**Problem requirements:**
Turn the material from its first line through the line containing "This is a 0.25" into a numbered list, omitting any blank lines.

**Supplied records:**
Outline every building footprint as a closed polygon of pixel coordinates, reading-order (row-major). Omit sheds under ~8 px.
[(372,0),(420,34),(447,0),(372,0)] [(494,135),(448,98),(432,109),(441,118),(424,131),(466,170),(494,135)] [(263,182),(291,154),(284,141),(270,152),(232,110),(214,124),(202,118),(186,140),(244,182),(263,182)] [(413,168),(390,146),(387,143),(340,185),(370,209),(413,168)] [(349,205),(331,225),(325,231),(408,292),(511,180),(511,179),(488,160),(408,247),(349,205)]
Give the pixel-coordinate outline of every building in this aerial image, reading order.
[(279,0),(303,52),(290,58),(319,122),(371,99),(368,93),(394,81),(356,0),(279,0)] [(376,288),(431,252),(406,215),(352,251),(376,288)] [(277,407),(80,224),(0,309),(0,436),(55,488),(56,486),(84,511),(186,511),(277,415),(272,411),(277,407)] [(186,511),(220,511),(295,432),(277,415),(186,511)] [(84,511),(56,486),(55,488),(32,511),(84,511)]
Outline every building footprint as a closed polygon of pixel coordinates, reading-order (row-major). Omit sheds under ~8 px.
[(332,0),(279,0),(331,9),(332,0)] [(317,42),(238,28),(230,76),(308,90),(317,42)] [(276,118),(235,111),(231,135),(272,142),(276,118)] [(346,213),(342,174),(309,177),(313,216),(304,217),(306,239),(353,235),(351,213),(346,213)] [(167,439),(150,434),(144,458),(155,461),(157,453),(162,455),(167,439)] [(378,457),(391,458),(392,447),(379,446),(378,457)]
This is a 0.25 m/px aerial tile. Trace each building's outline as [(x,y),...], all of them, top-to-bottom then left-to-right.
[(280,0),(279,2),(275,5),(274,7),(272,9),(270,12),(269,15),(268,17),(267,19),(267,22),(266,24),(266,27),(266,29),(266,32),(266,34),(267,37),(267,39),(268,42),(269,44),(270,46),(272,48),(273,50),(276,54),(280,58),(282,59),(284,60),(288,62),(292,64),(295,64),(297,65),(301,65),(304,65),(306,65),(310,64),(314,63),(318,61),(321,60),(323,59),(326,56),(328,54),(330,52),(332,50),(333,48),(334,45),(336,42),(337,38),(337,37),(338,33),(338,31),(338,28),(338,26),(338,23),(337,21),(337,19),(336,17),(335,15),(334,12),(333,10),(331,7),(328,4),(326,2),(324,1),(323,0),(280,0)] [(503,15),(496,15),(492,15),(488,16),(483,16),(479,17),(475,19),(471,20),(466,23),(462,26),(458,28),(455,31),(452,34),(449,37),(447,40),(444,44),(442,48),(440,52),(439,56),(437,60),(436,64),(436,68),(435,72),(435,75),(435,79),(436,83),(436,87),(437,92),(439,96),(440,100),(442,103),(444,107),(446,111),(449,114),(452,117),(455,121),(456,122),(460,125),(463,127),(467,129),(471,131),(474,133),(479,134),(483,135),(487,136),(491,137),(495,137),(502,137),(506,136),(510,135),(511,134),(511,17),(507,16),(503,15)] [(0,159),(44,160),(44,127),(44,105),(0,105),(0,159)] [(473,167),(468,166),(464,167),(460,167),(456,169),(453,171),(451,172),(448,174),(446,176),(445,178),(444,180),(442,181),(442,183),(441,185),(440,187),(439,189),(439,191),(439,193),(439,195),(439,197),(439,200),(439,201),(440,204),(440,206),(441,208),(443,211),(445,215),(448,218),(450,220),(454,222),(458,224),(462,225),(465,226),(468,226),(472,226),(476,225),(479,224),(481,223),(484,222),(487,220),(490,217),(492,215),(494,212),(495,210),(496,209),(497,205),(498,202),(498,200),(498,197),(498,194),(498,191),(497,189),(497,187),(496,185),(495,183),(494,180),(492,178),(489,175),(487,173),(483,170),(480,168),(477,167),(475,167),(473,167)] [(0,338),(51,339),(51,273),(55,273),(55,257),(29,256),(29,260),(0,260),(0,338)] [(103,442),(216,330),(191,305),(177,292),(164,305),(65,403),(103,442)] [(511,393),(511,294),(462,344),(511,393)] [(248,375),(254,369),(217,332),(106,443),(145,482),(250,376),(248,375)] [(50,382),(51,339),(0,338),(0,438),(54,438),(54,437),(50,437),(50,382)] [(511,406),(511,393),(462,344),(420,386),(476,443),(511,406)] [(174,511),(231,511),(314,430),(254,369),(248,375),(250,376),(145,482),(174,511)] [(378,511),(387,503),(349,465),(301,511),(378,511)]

**Task result:**
1. Outline every building footprint as a closed polygon of pixel coordinates, reading-order (row-major). Omit sheds under ~8 px.
2. [(372,0),(420,34),(447,0),(372,0)] [(494,135),(448,98),(432,109),(441,118),(424,131),(466,170),(494,135)] [(263,182),(291,154),(284,141),(270,152),(232,110),(214,124),(202,118),(186,140),(244,182),(263,182)] [(413,168),(390,146),(387,143),(340,185),(370,209),(413,168)] [(349,205),(331,225),(325,231),(408,292),(511,180),(511,179),(488,160),(408,247),(349,205)]
3. Give the pixel-coordinate outline of every building in this aerial image, reading order.
4. [(279,0),(303,52),(290,58),(319,122),(371,99),(368,93),(394,81),(356,0),(279,0)] [(376,288),(431,252),(406,215),(352,251),(376,288)] [(277,407),(80,224),(0,309),(0,436),(55,488),(56,486),(84,511),(186,511),(277,415),(272,411),(277,407)] [(186,511),(220,511),(295,432),(277,415),(186,511)] [(84,511),(56,486),(55,488),(32,511),(84,511)]
5. Outline every building footprint as a closed polygon of pixel coordinates, reading-order (row-major). Omit sheds under ~8 px.
6. [(332,0),(279,0),(331,9),(332,0)] [(317,42),(238,28),(230,76),(308,90),(317,42)] [(276,118),(235,111),(231,135),(272,142),(276,118)] [(346,213),(342,174),(309,177),(313,216),(304,217),(306,239),(353,235),(351,213),(346,213)] [(167,439),(150,434),(144,458),(155,461),(157,453),(162,455),(167,439)] [(378,457),(391,458),(392,447),(379,446),(378,457)]
7. This is a 0.25 m/px aerial tile. Trace each building's outline as [(x,y),...], all of them, top-to-bottom then left-to-right.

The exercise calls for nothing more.